* **DATA PROVIDED**:
━━━━━━━━

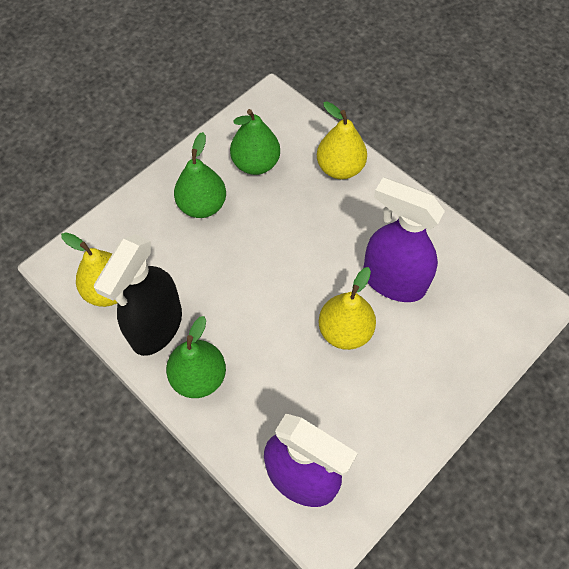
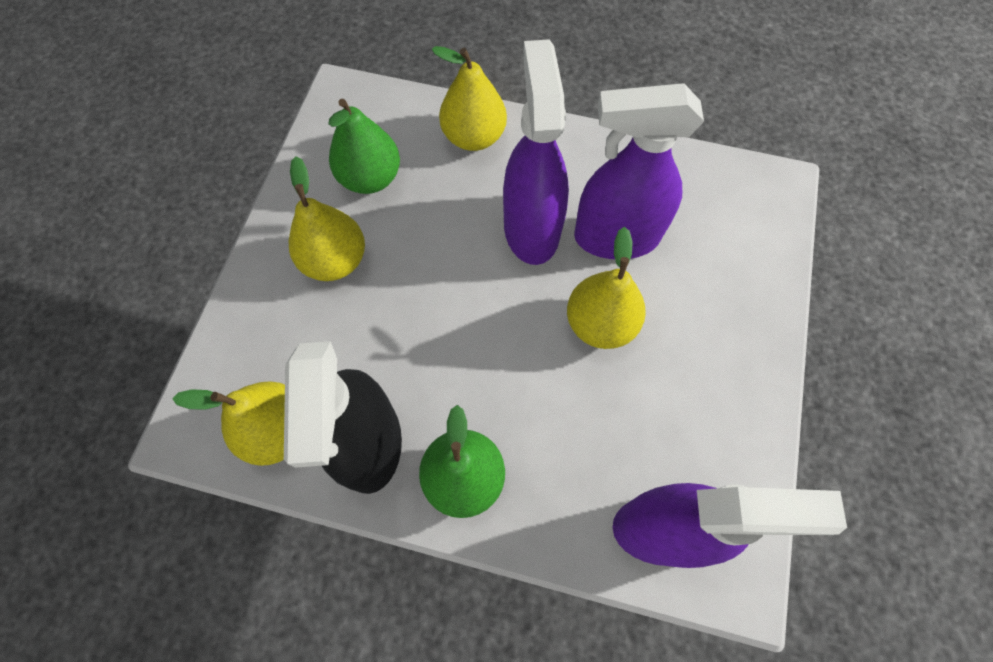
camera: 30 degrees left, 5 degrees up
green pear [174,132,226,218] -> yellow pear [289,157,365,281]
none -> purple spray bottle [503,39,569,265]

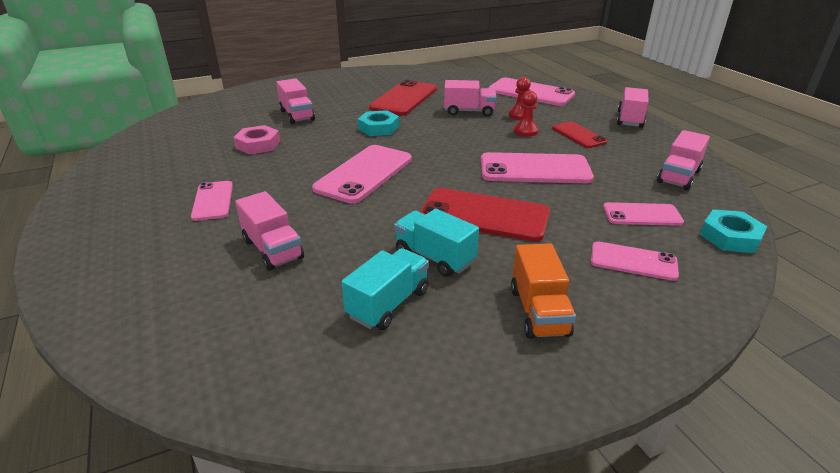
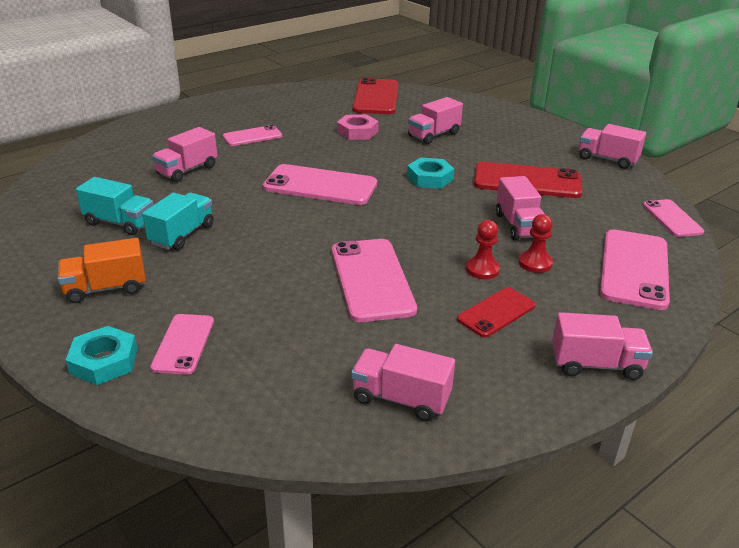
camera: 75 degrees right, 0 degrees up
red phone [419,188,550,242] -> red phone moved to [352,78,398,114]
pink phone [603,202,684,226] -> pink phone moved to [643,199,704,237]
turquoise nut [700,209,767,253] -> turquoise nut moved to [66,326,137,385]
none -> pink truck [579,124,646,169]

━━━━━━━━

* **WORK ORDER**:
Within the entries above, find each line where "phone" appears; copy every one.

* **SOLUTION TO THE EXERCISE**:
red phone [419,188,550,242] -> red phone moved to [352,78,398,114]
pink phone [603,202,684,226] -> pink phone moved to [643,199,704,237]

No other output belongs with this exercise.